> _DIRECTIONS_:
Output all the data exactly. Pictures do not belong in the copy.

> _THE DATA_:
▬▬▬▬▬▬▬▬▬▬
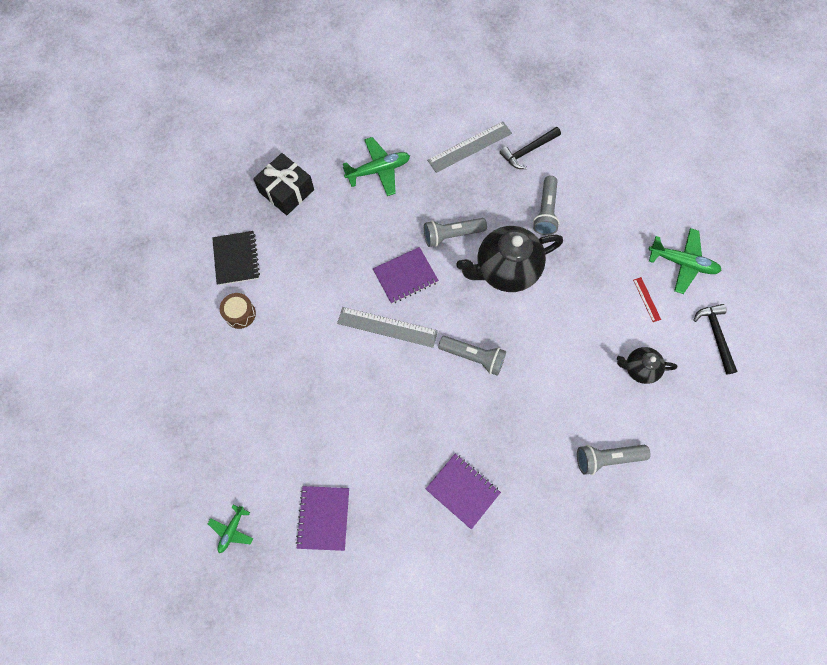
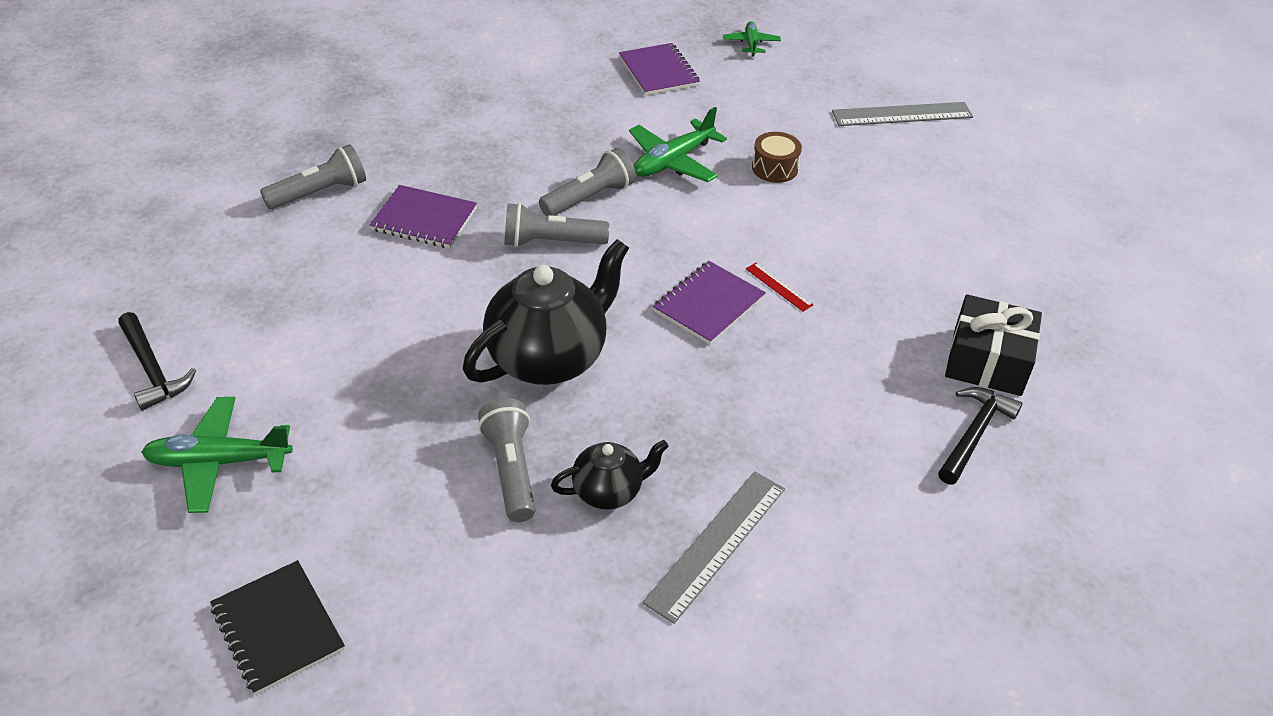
camera: 155 degrees right, 25 degrees down
(236, 259) = (975, 255): black notebook -> black notebook (278, 628)
(240, 314) = (910, 201): brown drum -> brown drum (774, 168)
(378, 170) = (861, 442): green plane -> green plane (673, 161)
(387, 327) = (696, 241): grey ruler -> grey ruler (902, 114)
(451, 235) = (666, 380): grey flashlight -> grey flashlight (589, 197)
(462, 491) = (505, 124): purple notebook -> purple notebook (424, 219)
(528, 151) = (590, 576): black hammer -> black hammer (974, 434)
(639, 369) = (285, 294): black teapot -> black teapot (608, 491)
(646, 299) = (284, 386): red ruler -> red ruler (779, 287)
▬▬▬▬▬▬▬▬▬▬
> _RESPONSE TO THE EXERCISE_:
camera: 155 degrees right, 25 degrees down
(236, 259) = (975, 255): black notebook -> black notebook (278, 628)
(240, 314) = (910, 201): brown drum -> brown drum (774, 168)
(378, 170) = (861, 442): green plane -> green plane (673, 161)
(387, 327) = (696, 241): grey ruler -> grey ruler (902, 114)
(451, 235) = (666, 380): grey flashlight -> grey flashlight (589, 197)
(462, 491) = (505, 124): purple notebook -> purple notebook (424, 219)
(528, 151) = (590, 576): black hammer -> black hammer (974, 434)
(639, 369) = (285, 294): black teapot -> black teapot (608, 491)
(646, 299) = (284, 386): red ruler -> red ruler (779, 287)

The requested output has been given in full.